┌──

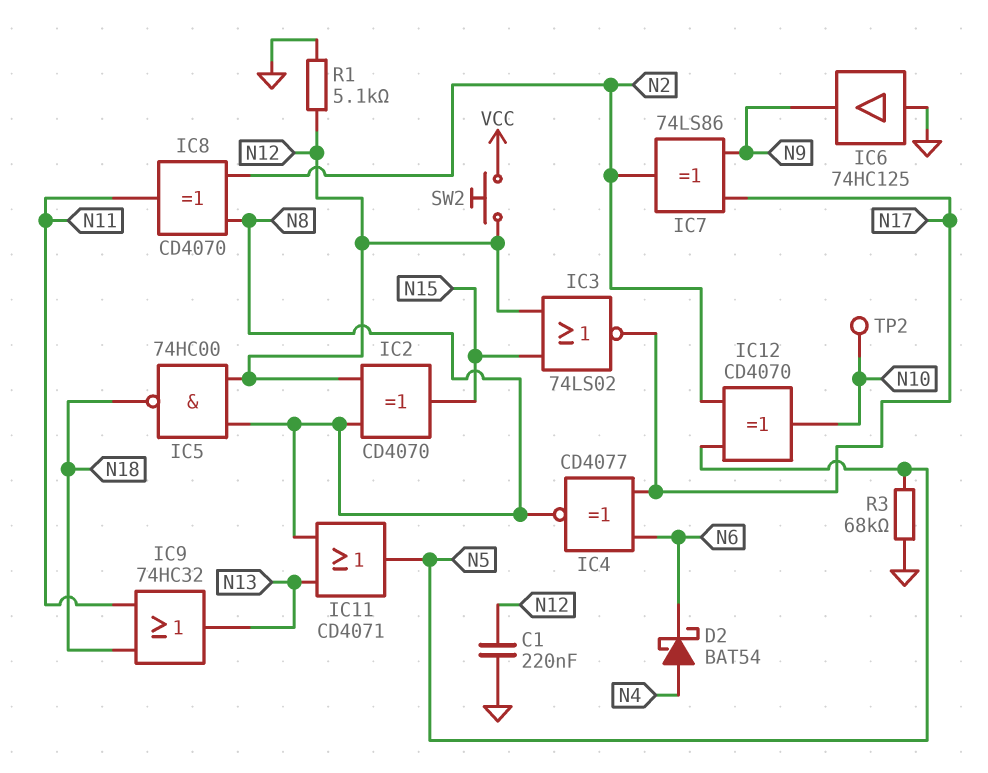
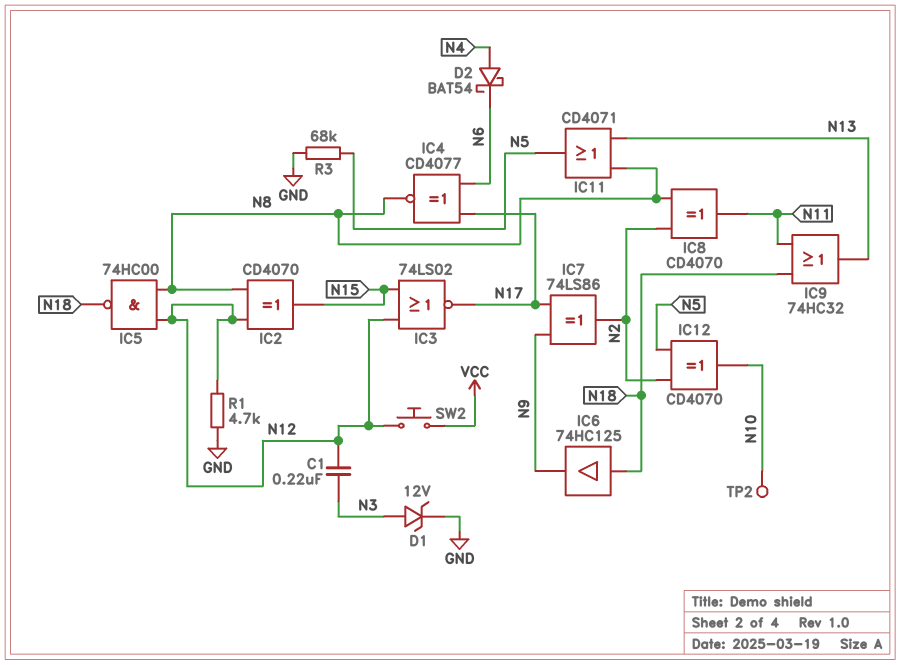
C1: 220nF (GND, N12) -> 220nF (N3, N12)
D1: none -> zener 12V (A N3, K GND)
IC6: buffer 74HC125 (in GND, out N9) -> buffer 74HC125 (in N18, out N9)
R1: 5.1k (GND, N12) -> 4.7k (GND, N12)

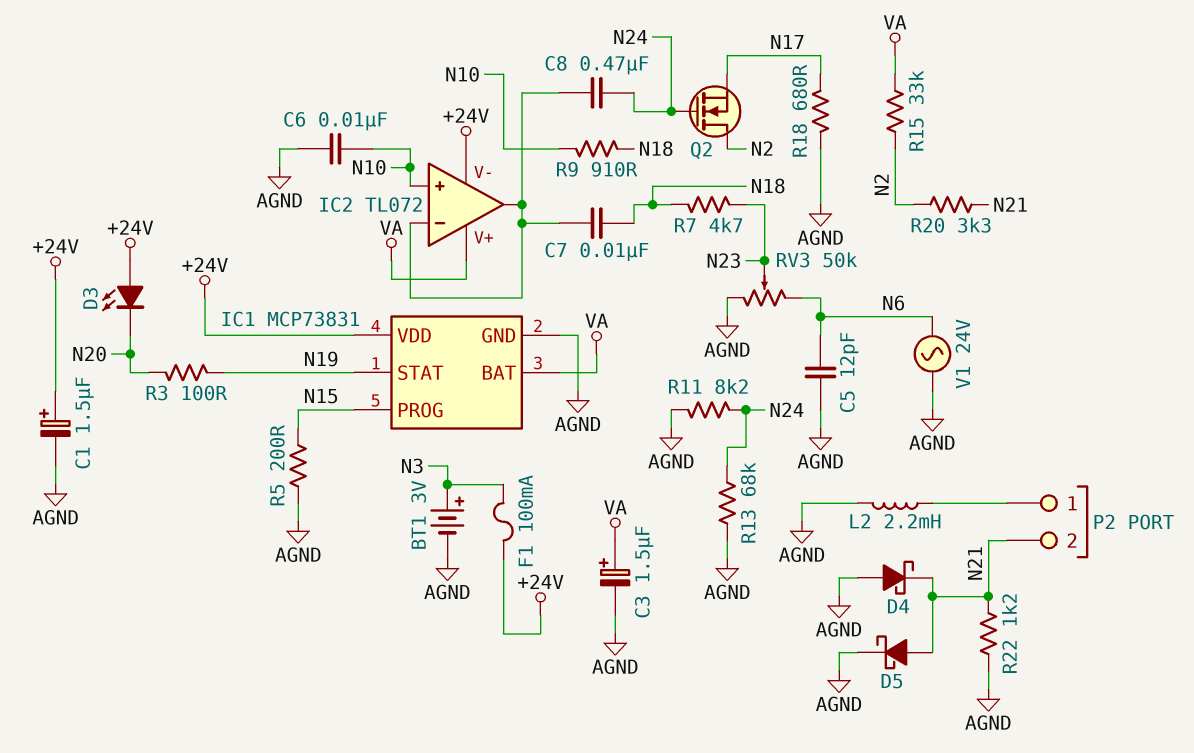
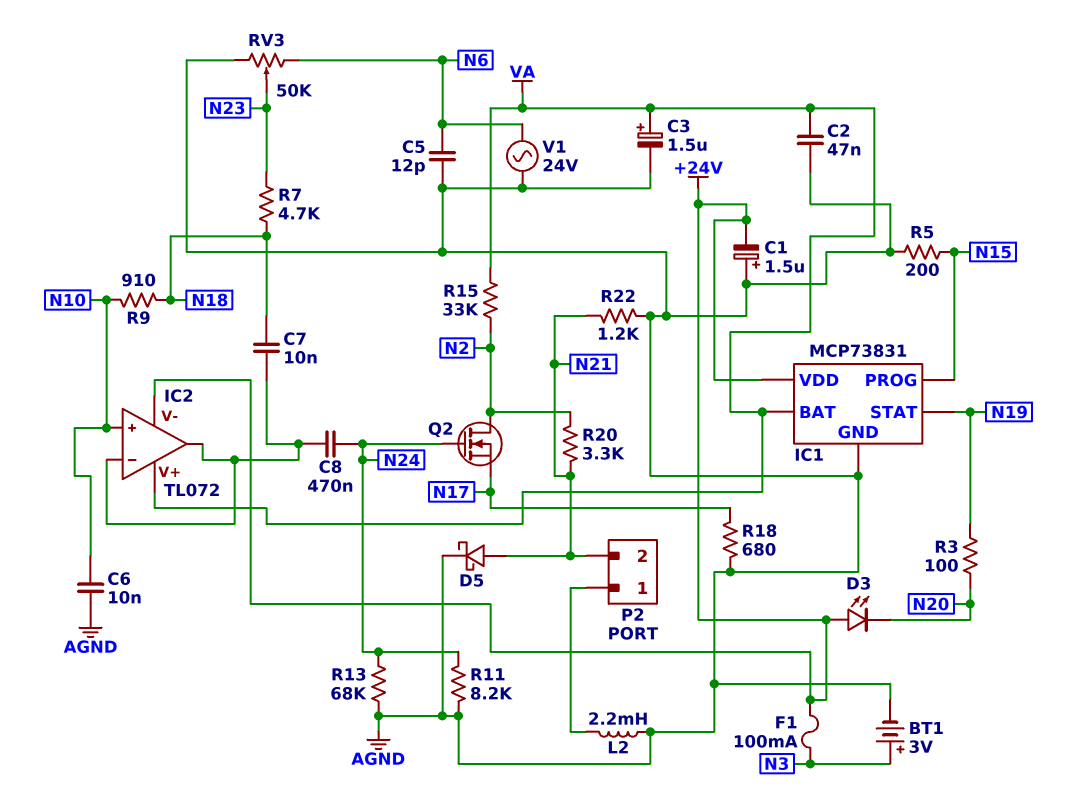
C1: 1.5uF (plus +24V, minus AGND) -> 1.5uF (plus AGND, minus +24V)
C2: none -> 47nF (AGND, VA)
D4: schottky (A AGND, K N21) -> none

└──

▶ **Work instruction**
Output, exactly and only: the line containing "R1: 5.1k (GND, N12) -> 4.7k (GND, N12)", the last line of the listing above, and every line in between. Leave the pictures out.

▶ **Result below**
R1: 5.1k (GND, N12) -> 4.7k (GND, N12)

C1: 1.5uF (plus +24V, minus AGND) -> 1.5uF (plus AGND, minus +24V)
C2: none -> 47nF (AGND, VA)
D4: schottky (A AGND, K N21) -> none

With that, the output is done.